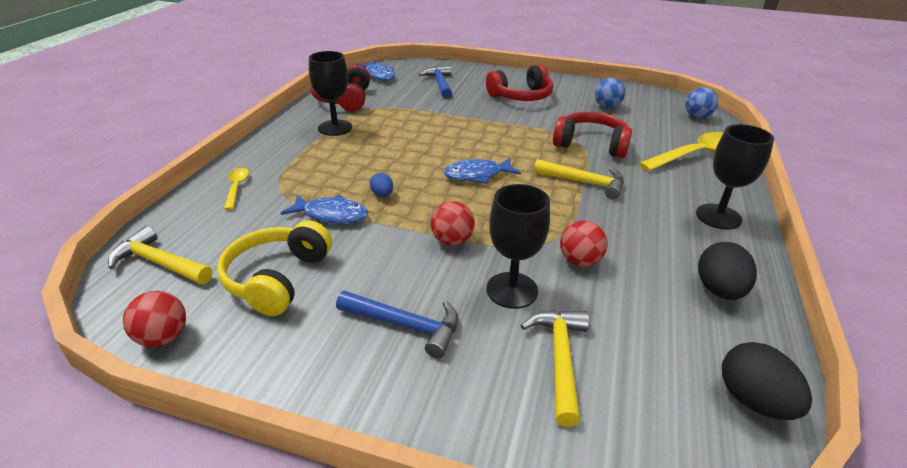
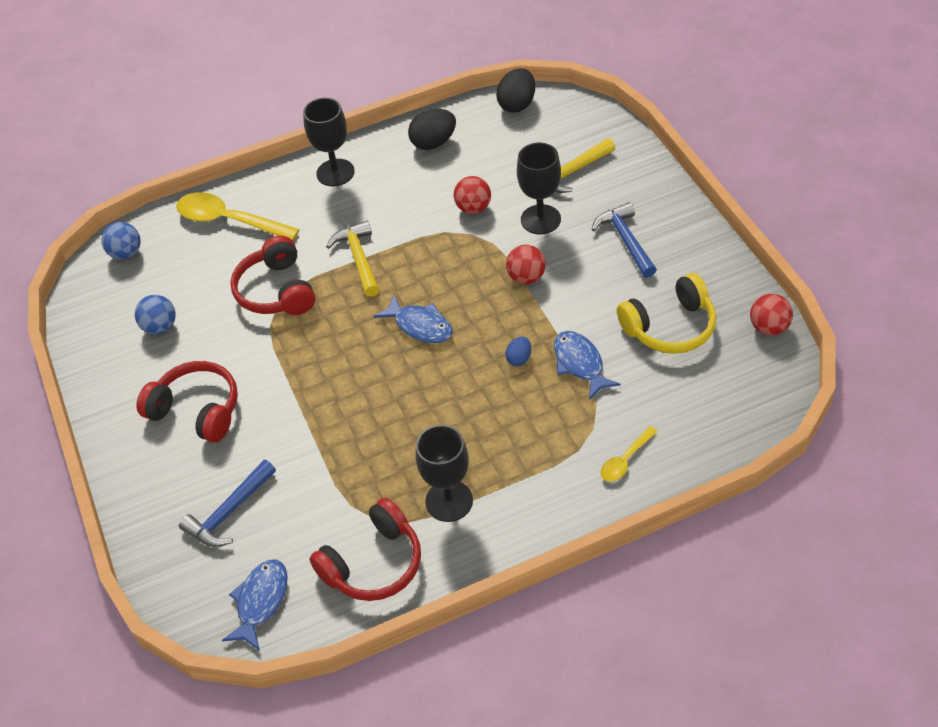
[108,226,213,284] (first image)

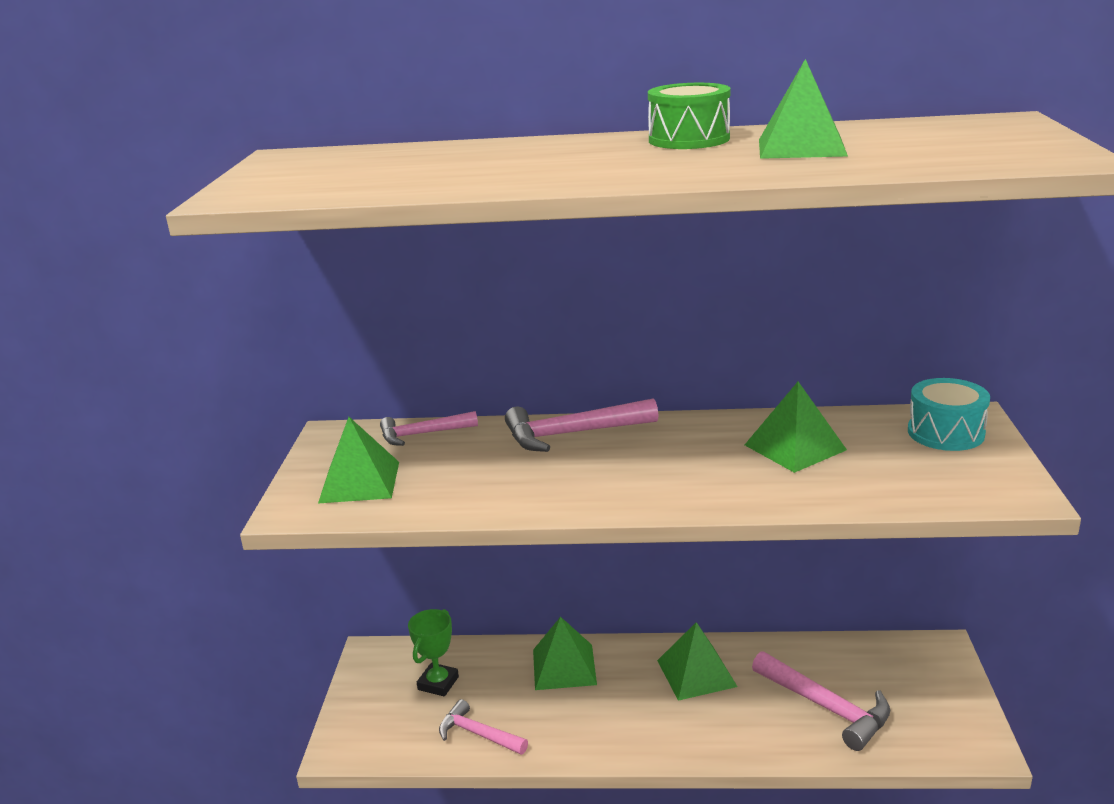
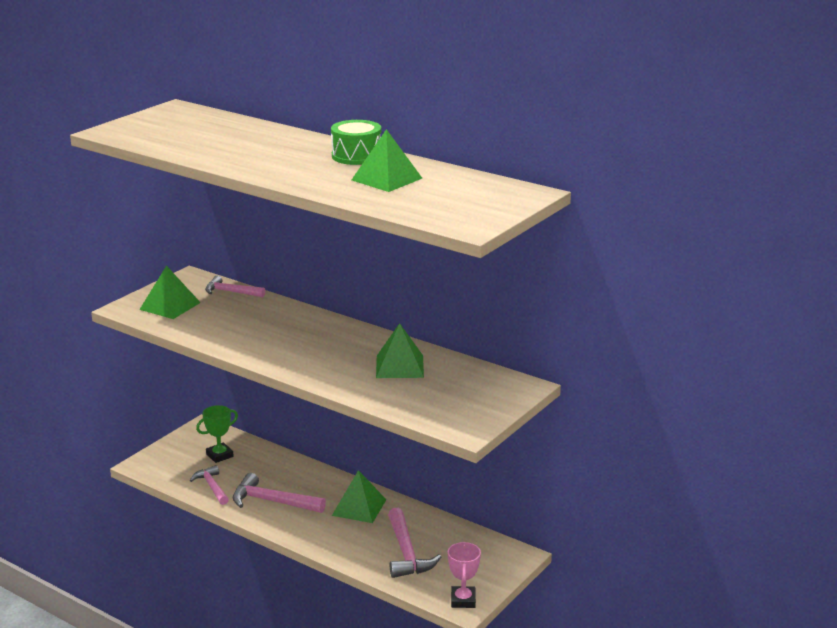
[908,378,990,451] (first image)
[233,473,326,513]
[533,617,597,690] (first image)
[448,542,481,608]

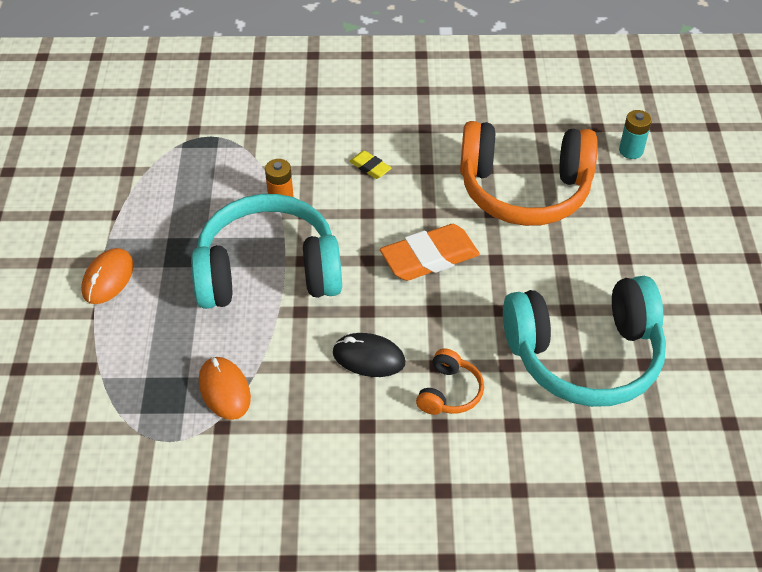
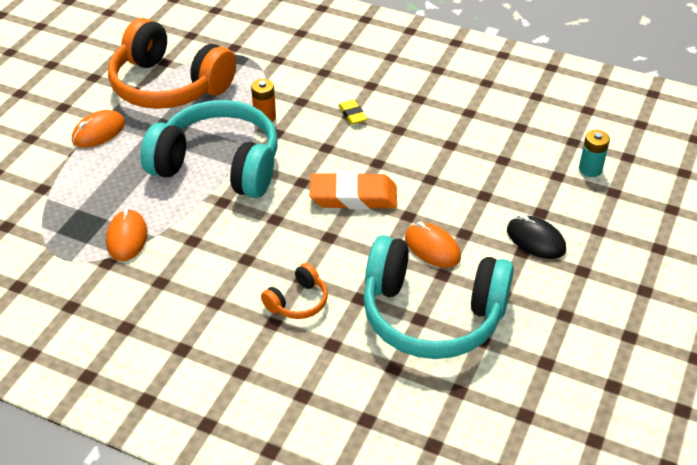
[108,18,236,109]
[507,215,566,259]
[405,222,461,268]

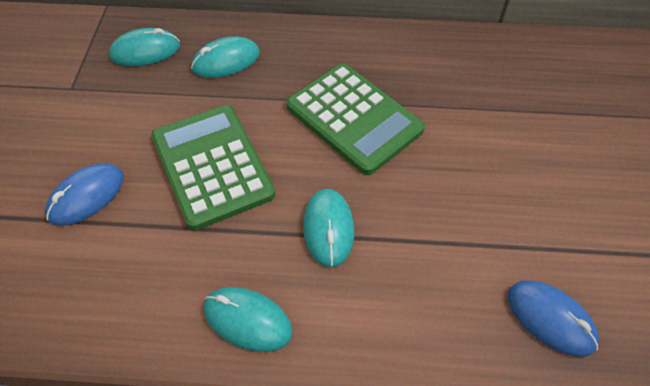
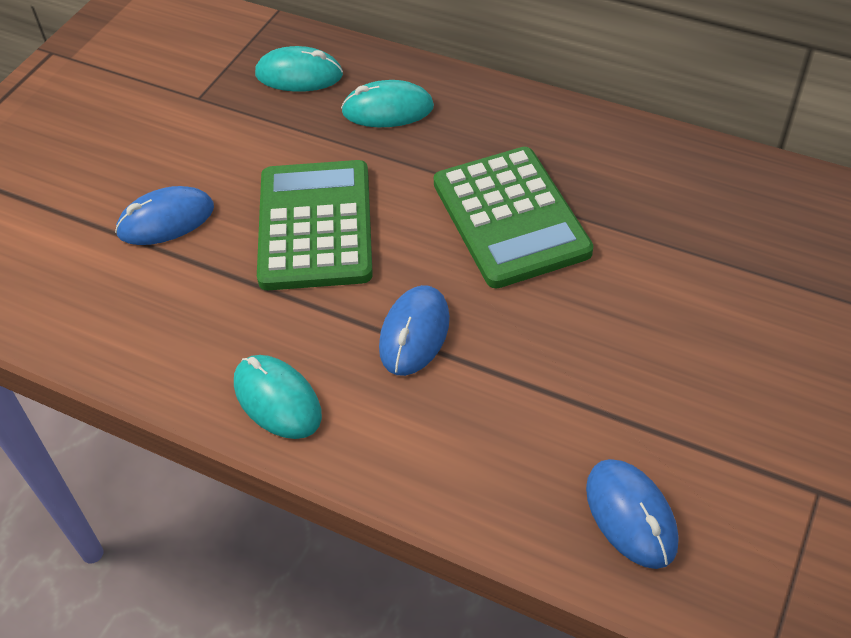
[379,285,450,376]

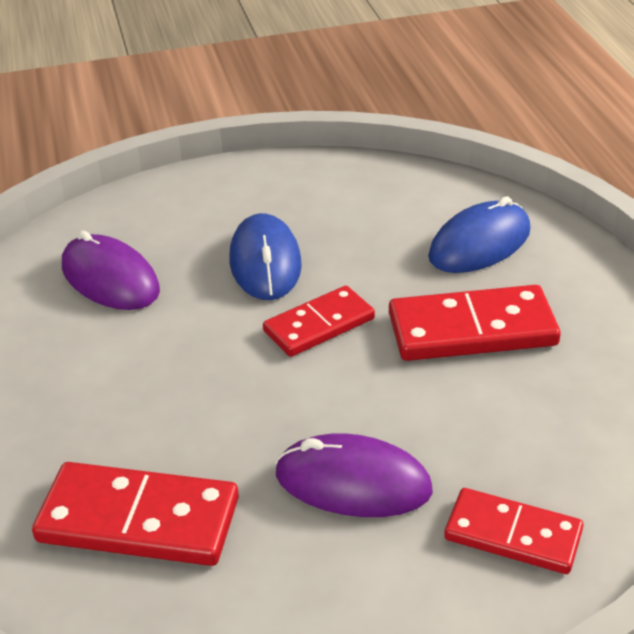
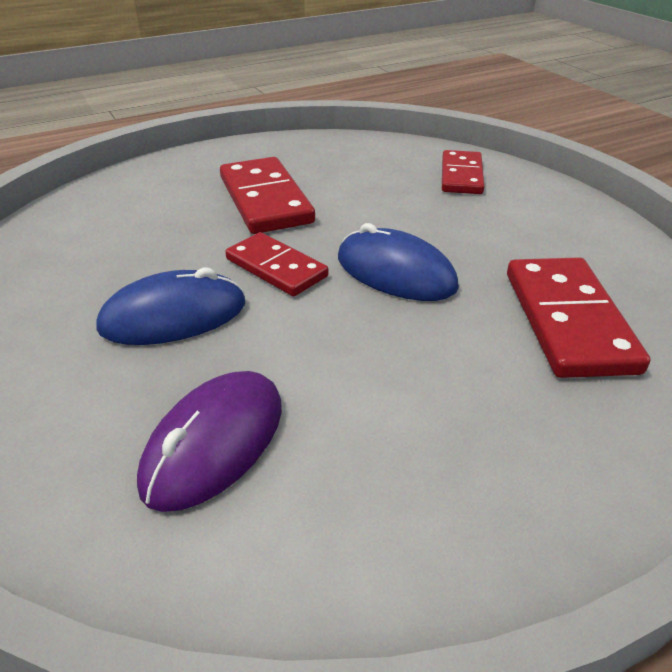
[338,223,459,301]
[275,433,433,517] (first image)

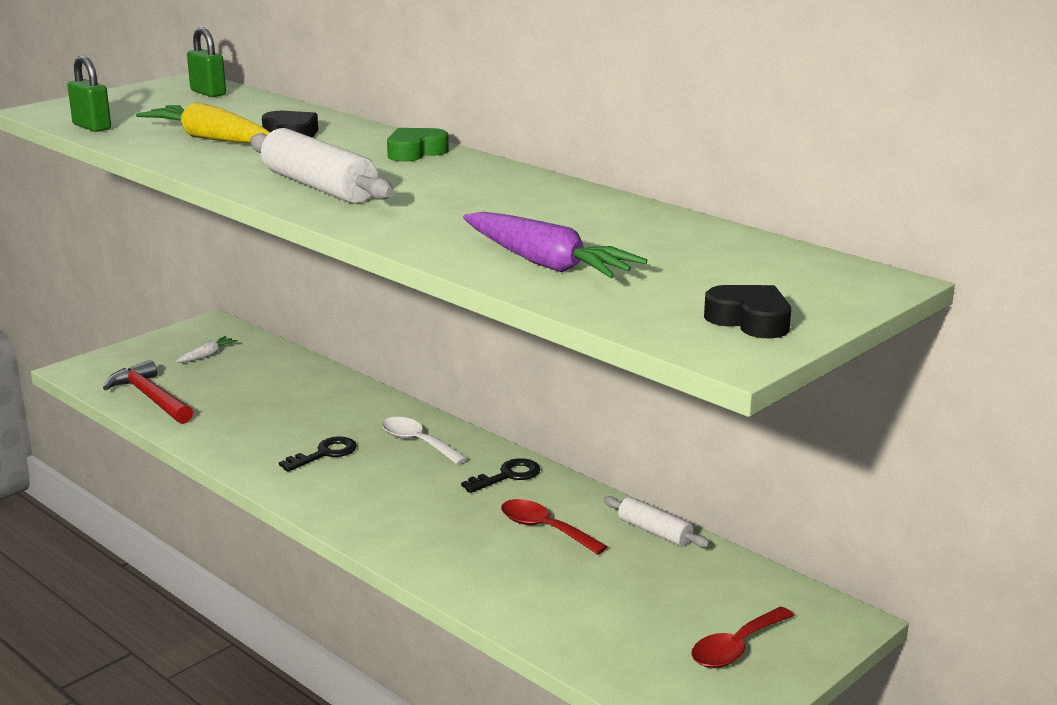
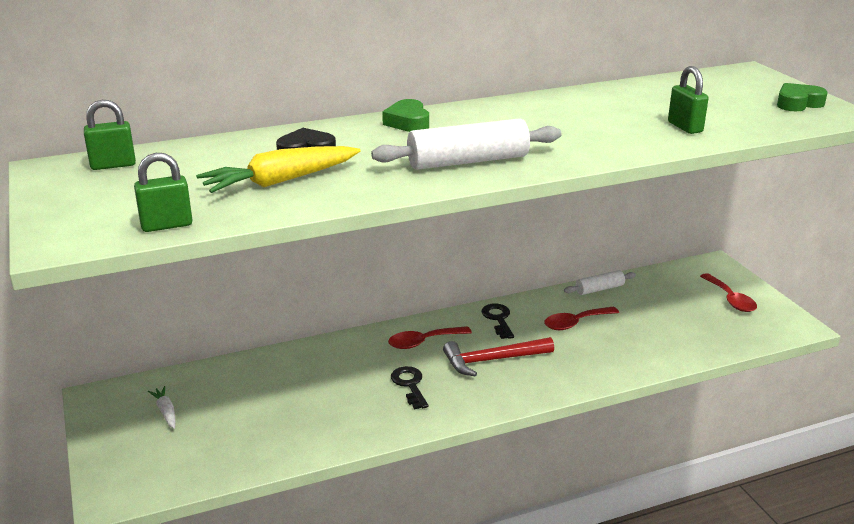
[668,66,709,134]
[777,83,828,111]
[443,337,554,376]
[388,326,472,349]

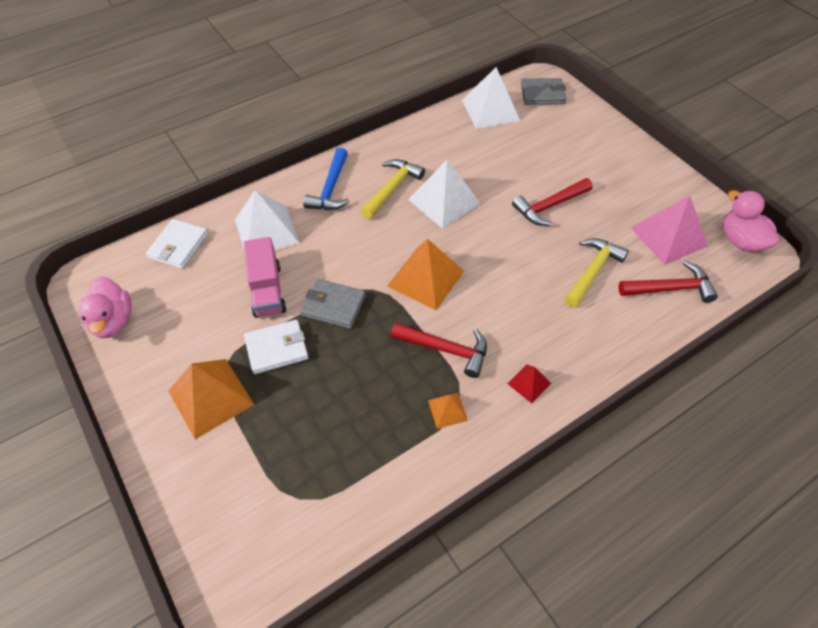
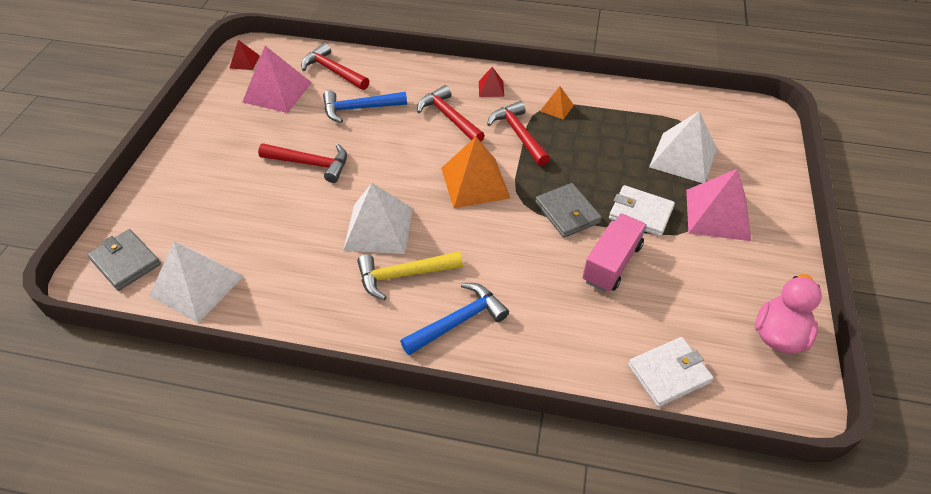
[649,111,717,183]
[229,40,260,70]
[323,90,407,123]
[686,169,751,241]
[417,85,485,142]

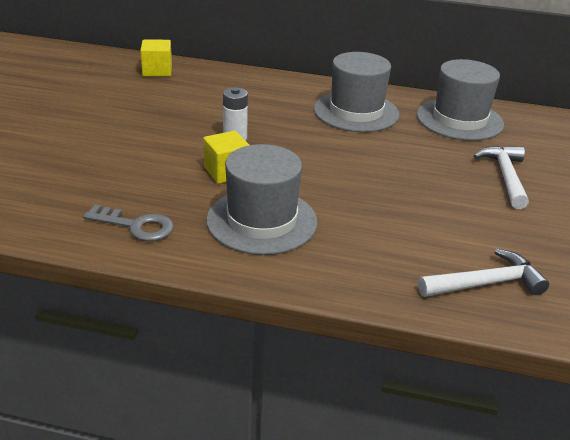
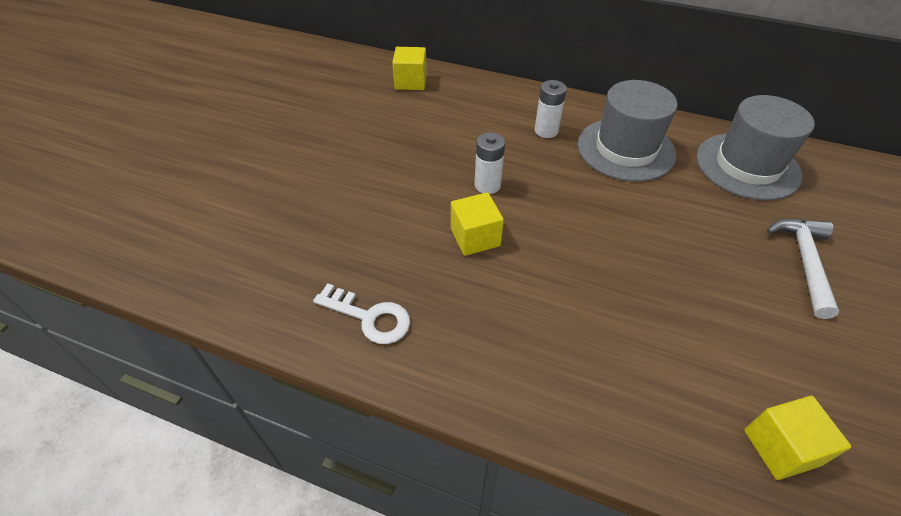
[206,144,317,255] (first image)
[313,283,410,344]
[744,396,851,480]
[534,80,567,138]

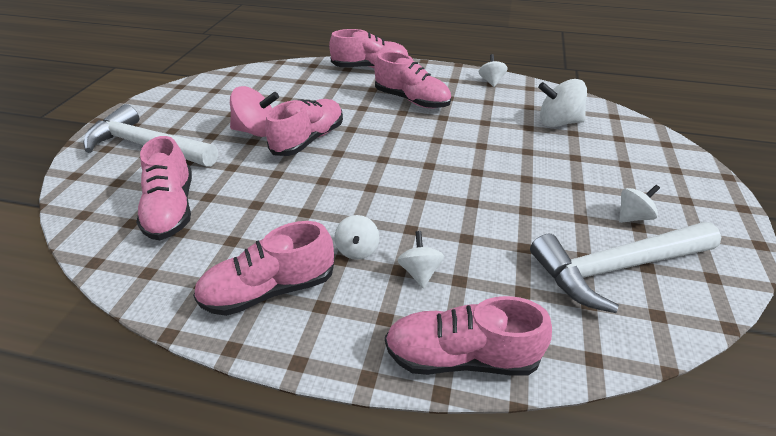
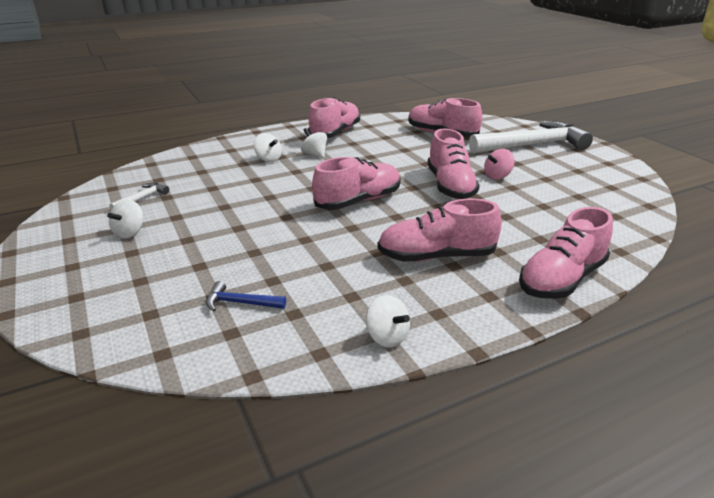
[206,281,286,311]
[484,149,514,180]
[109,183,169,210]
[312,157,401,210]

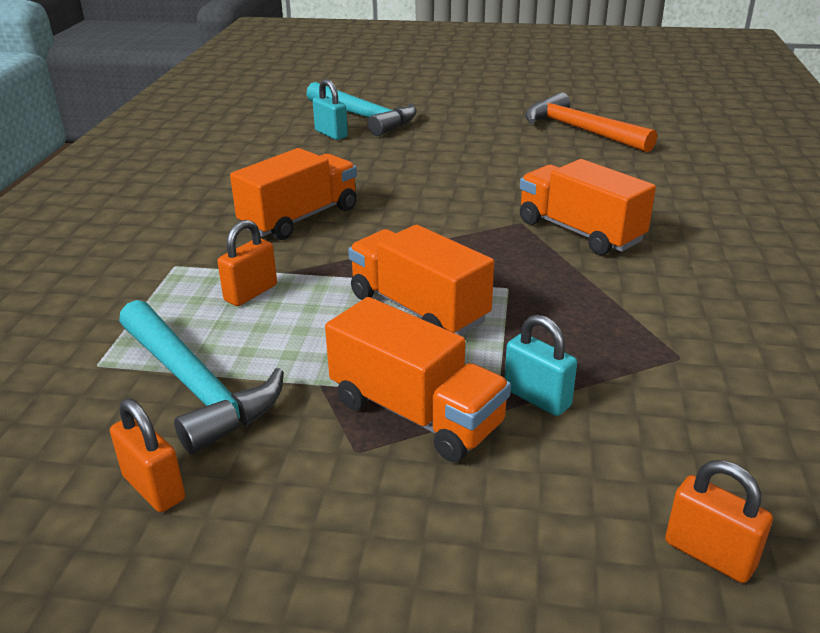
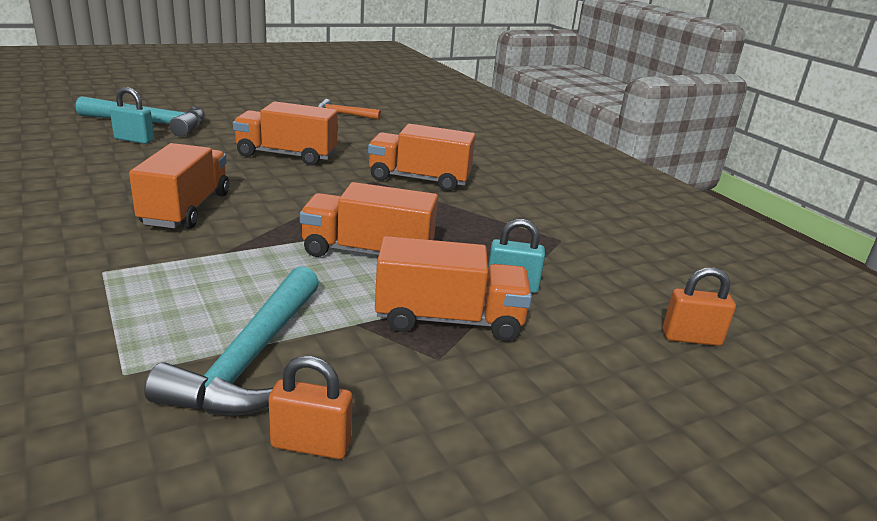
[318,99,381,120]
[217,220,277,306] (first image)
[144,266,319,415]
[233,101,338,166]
= = = = =
What this task involves – Read the material above and copy out each line holding "first".

Response to the task –
[108,226,213,284] (first image)
[908,378,990,451] (first image)
[533,617,597,690] (first image)
[275,433,433,517] (first image)
[206,144,317,255] (first image)
[217,220,277,306] (first image)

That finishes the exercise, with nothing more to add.